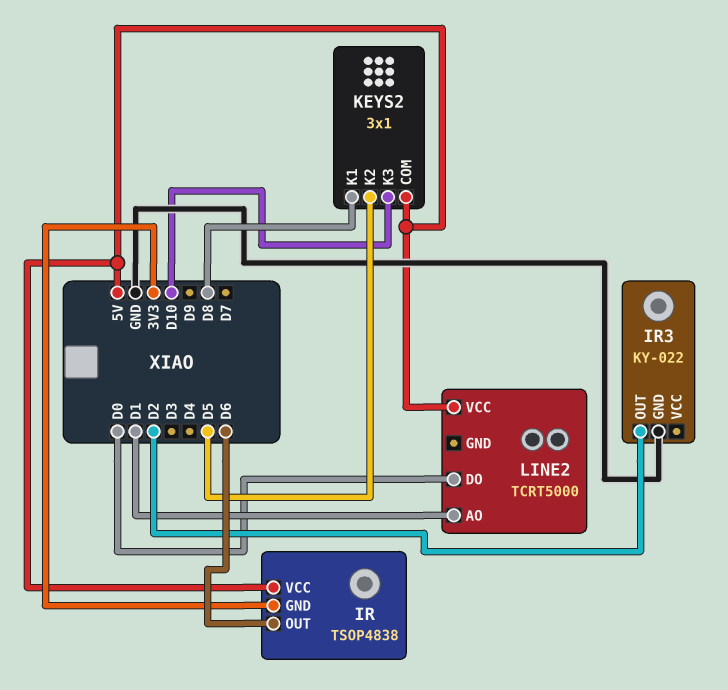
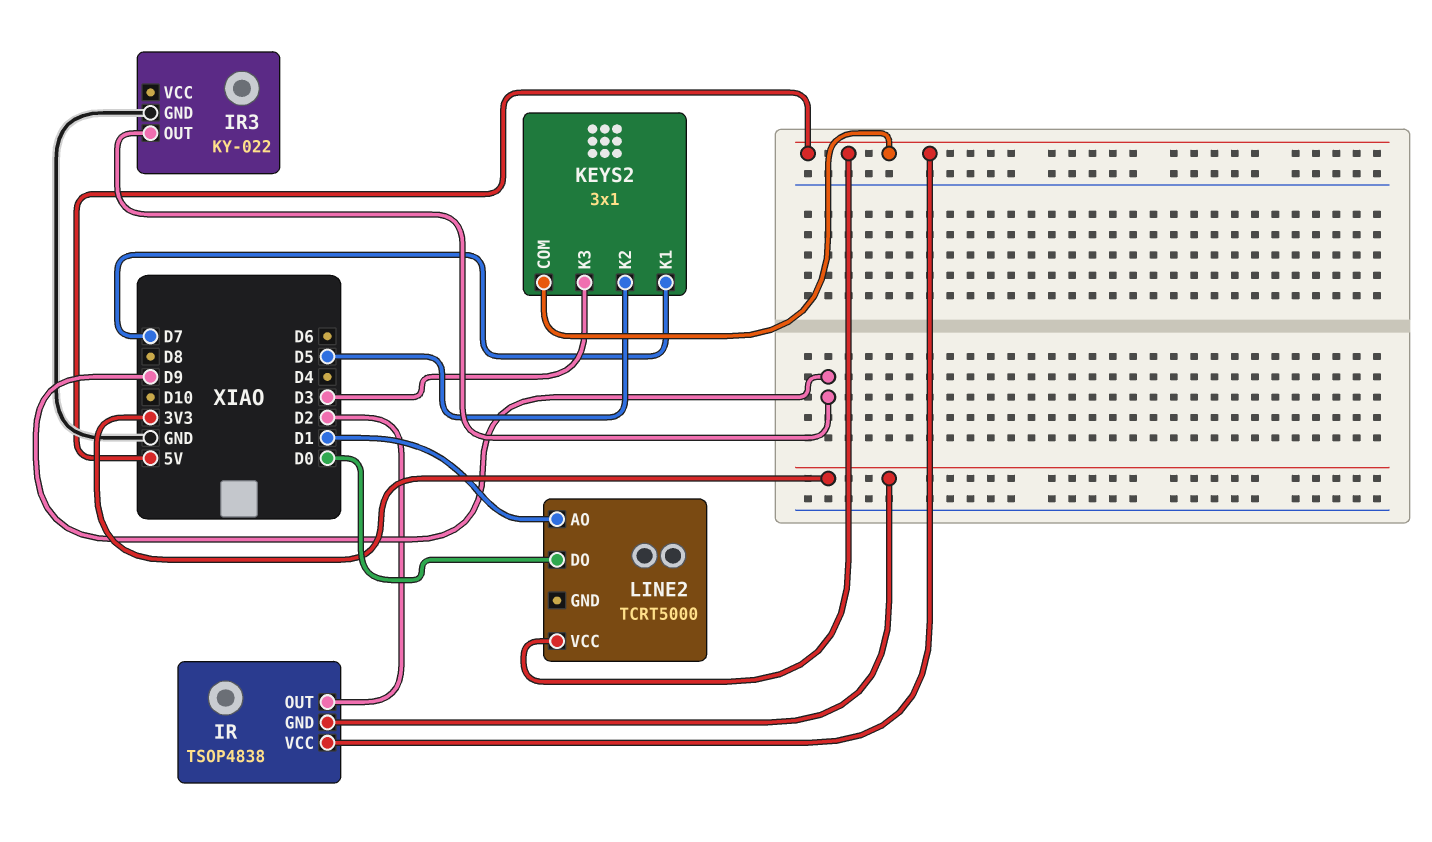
IR pin OUT: D6 -> D2
IR3 pin OUT: D2 -> D9
KEYS2 pin K1: D8 -> D7
KEYS2 pin K3: D10 -> D3

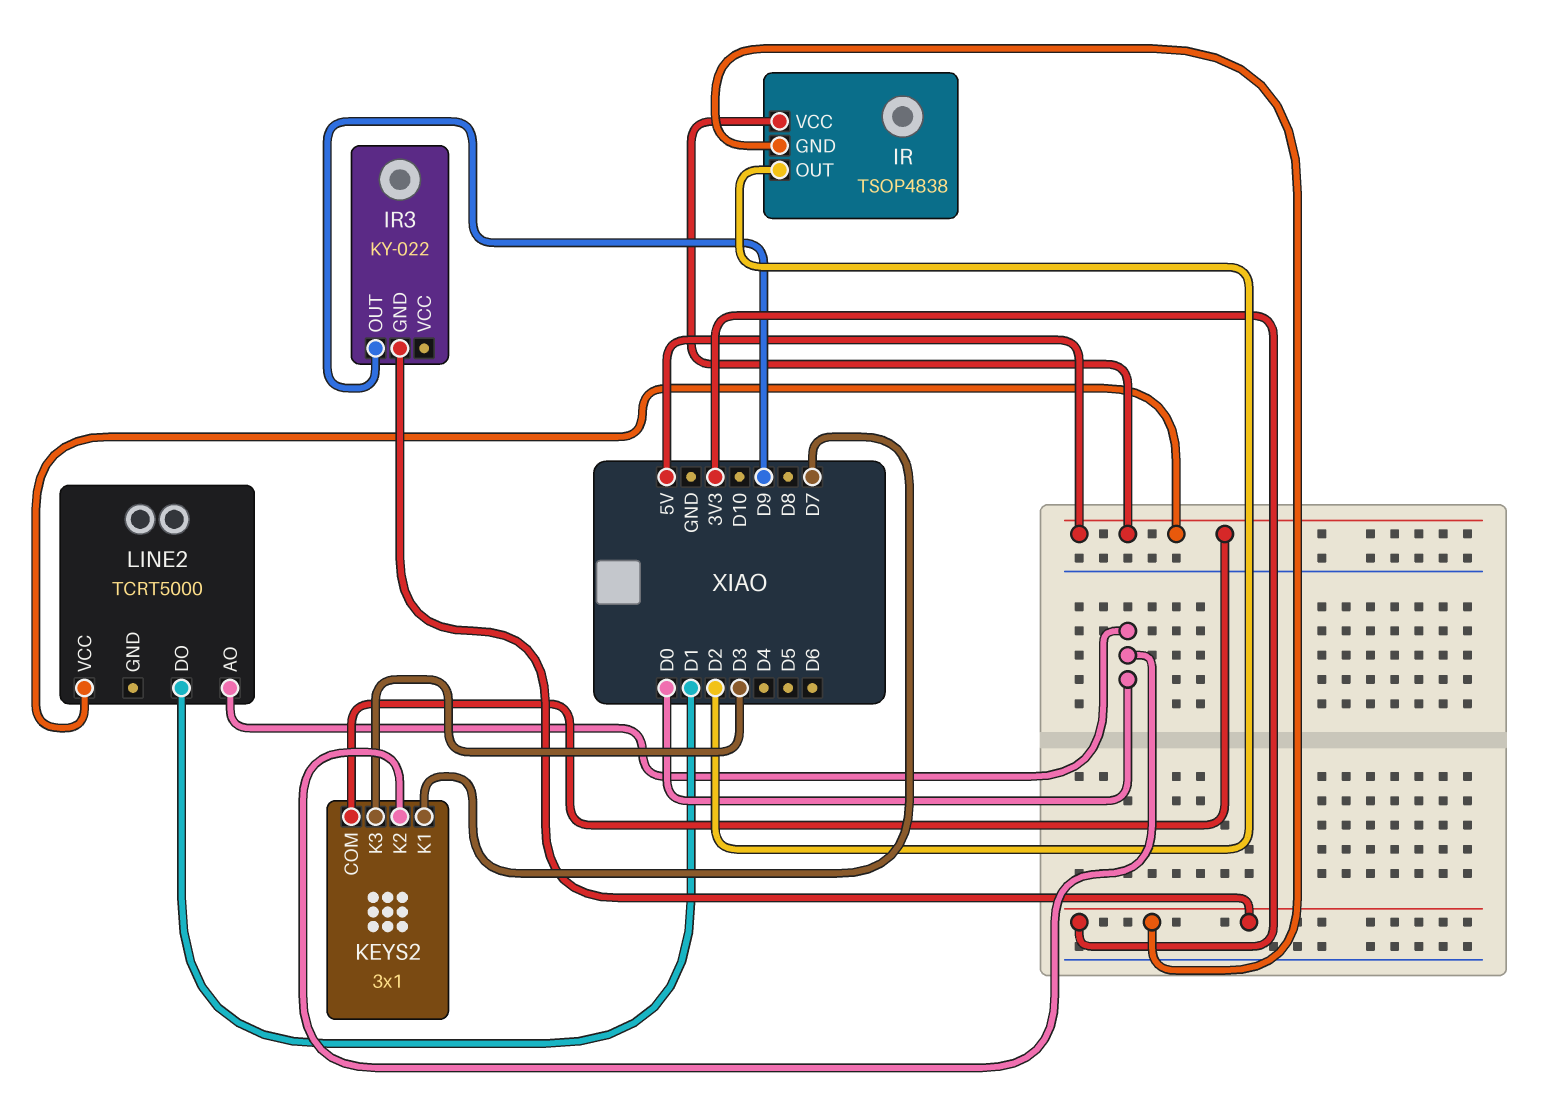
IR3 pin GND: GND -> 3V3
KEYS2 pin K2: D5 -> D0
LINE2 pin AO: D1 -> D0
LINE2 pin DO: D0 -> D1

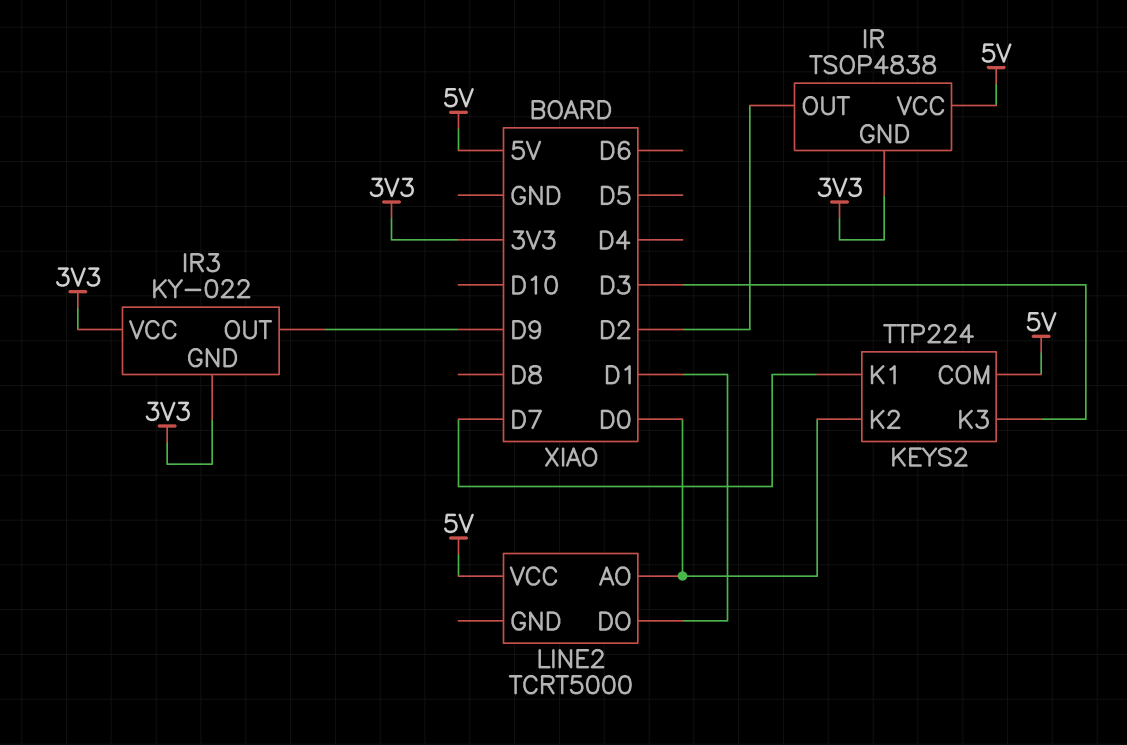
IR3 pin VCC: none -> 3V3
KEYS2: 3x1 -> TTP224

(PROBLEM DETAILS) Reproduce the full listing above verbatim, with no pictures included.

(ANSWER TO THIS PROBLEM)
IR pin OUT: D6 -> D2
IR3 pin OUT: D2 -> D9
KEYS2 pin K1: D8 -> D7
KEYS2 pin K3: D10 -> D3

IR3 pin GND: GND -> 3V3
KEYS2 pin K2: D5 -> D0
LINE2 pin AO: D1 -> D0
LINE2 pin DO: D0 -> D1

IR3 pin VCC: none -> 3V3
KEYS2: 3x1 -> TTP224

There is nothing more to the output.